> **Your assignment**:
The word "NMOS" marks the lines to report; pull each of them from the listing.

> **Material to process**:
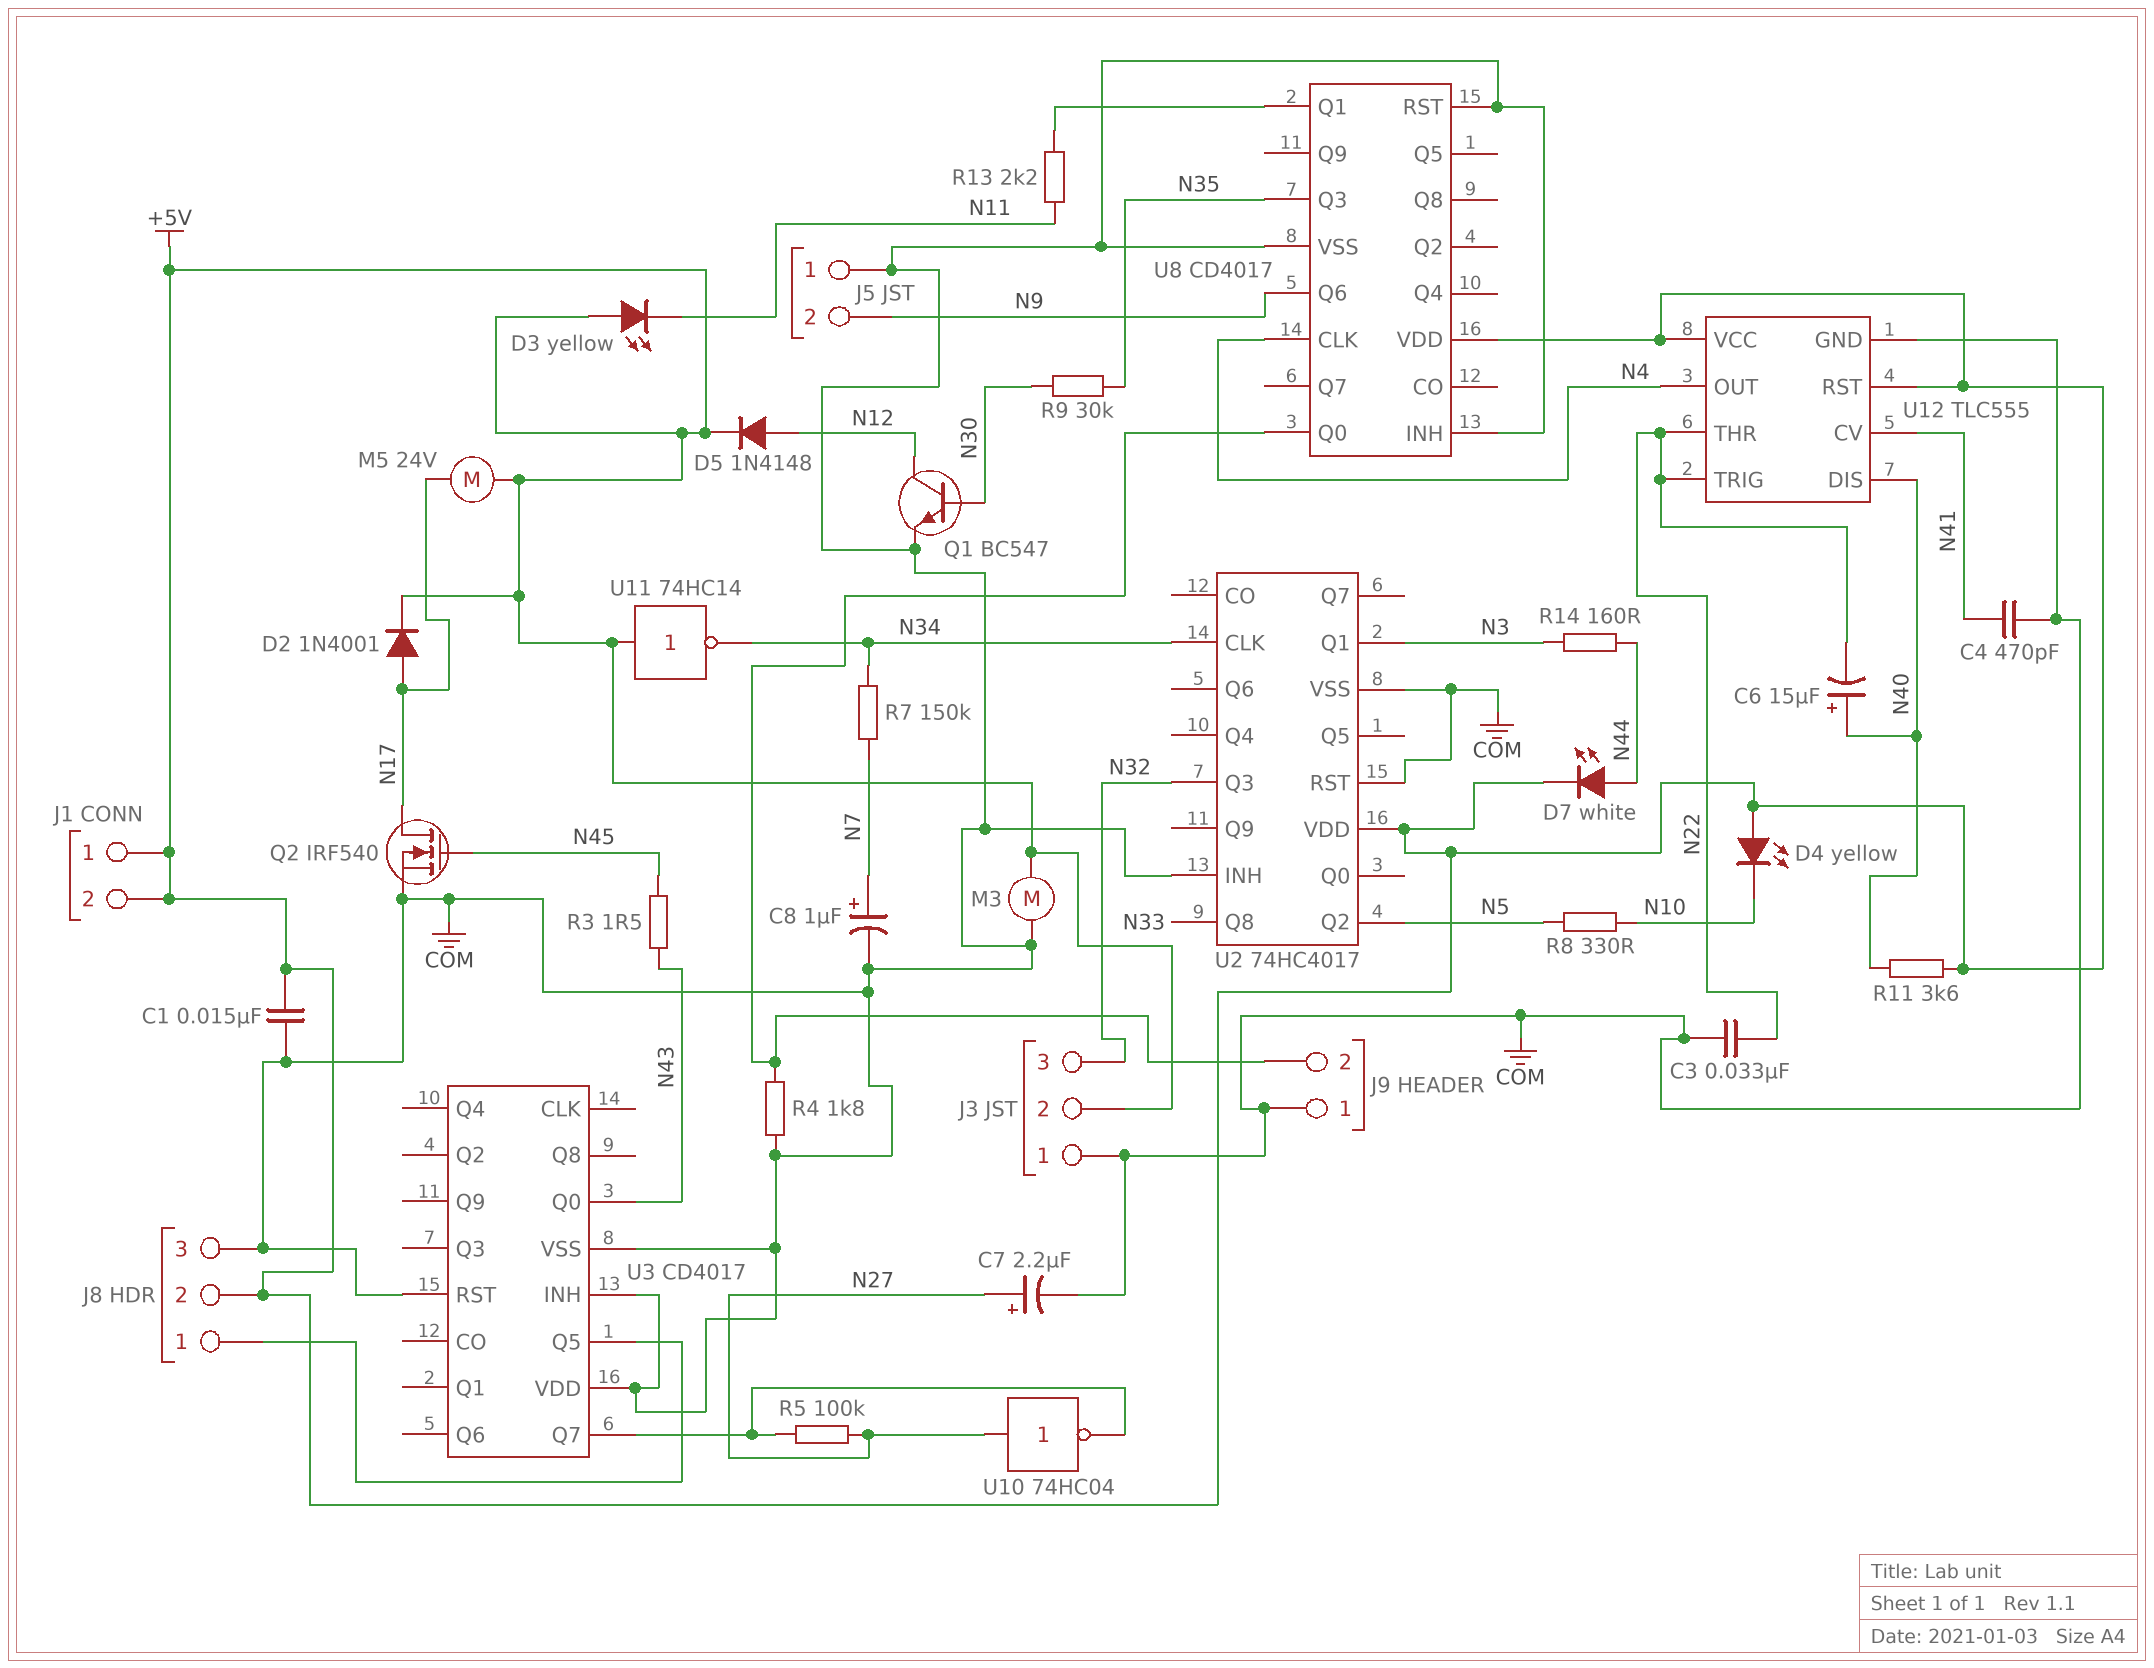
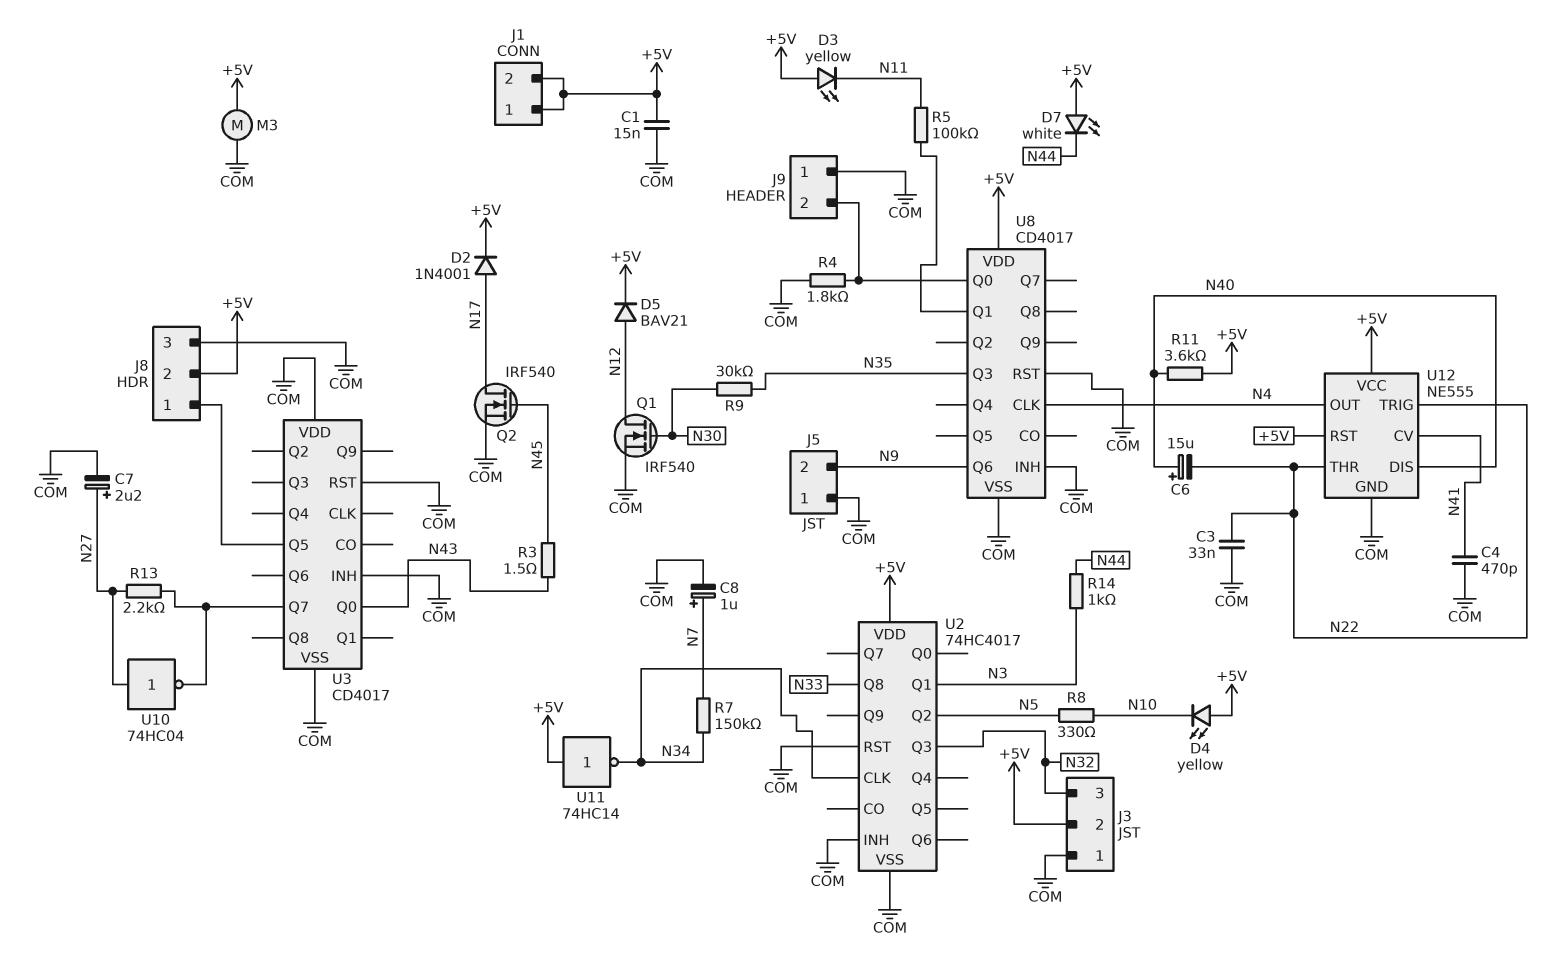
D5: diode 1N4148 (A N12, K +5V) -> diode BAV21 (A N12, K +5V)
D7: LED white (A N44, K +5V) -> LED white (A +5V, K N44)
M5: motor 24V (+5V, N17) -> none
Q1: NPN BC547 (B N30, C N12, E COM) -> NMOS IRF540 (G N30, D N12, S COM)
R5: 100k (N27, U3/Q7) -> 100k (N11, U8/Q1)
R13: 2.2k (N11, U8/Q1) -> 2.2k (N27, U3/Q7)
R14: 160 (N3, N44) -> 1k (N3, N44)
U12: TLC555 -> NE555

* * *

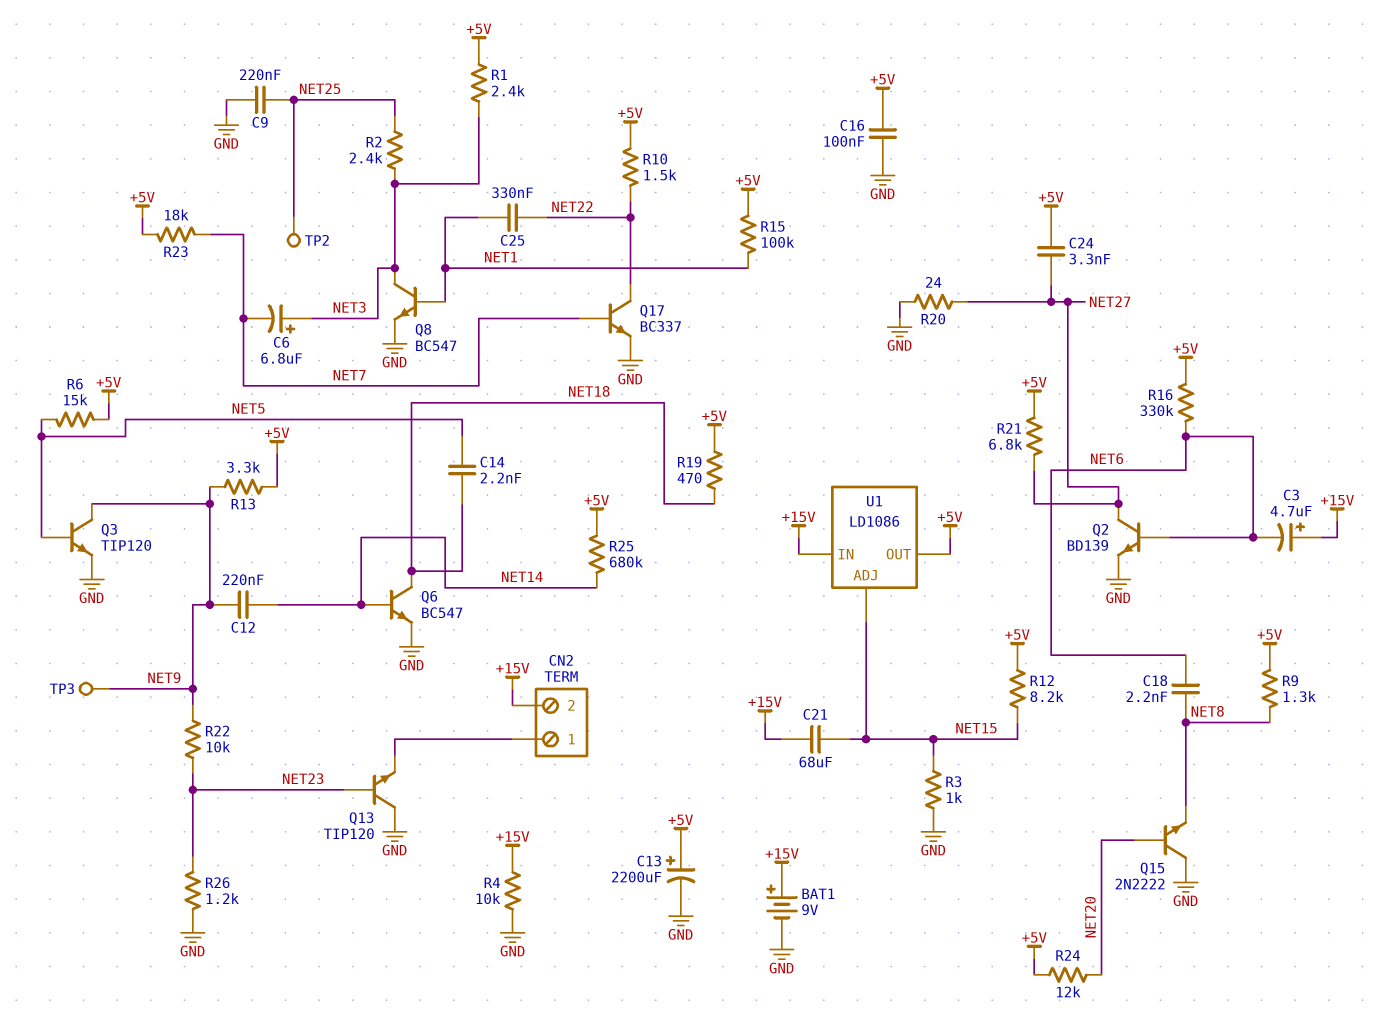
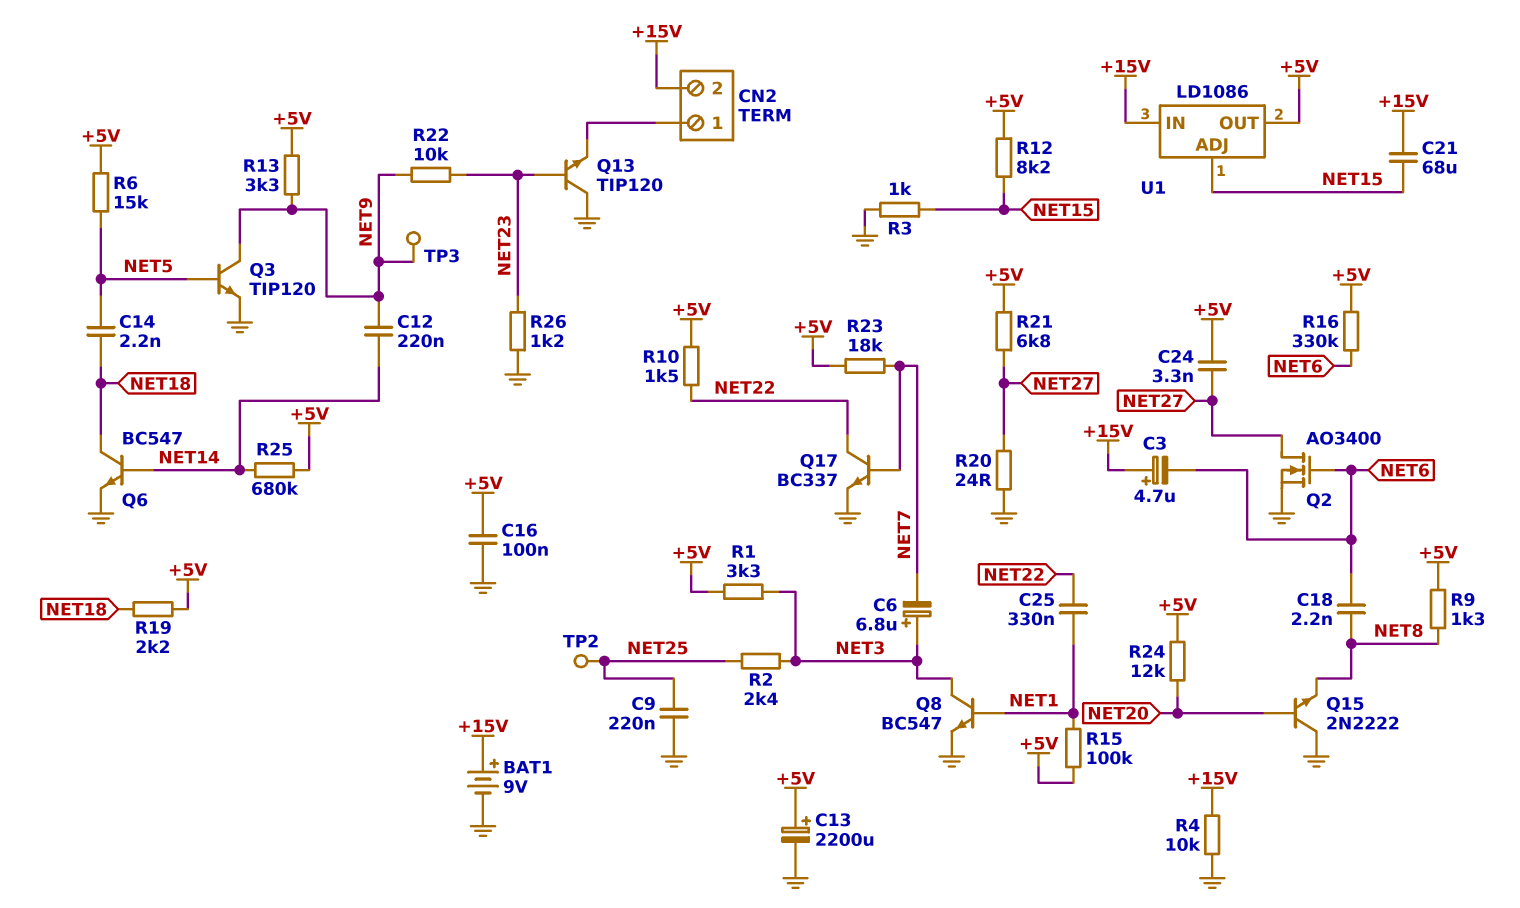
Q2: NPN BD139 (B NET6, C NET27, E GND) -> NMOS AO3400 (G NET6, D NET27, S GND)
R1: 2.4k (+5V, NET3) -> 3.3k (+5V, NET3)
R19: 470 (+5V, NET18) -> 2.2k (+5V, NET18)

> **Solution for this exercise**:
Q1: NPN BC547 (B N30, C N12, E COM) -> NMOS IRF540 (G N30, D N12, S COM)
Q2: NPN BD139 (B NET6, C NET27, E GND) -> NMOS AO3400 (G NET6, D NET27, S GND)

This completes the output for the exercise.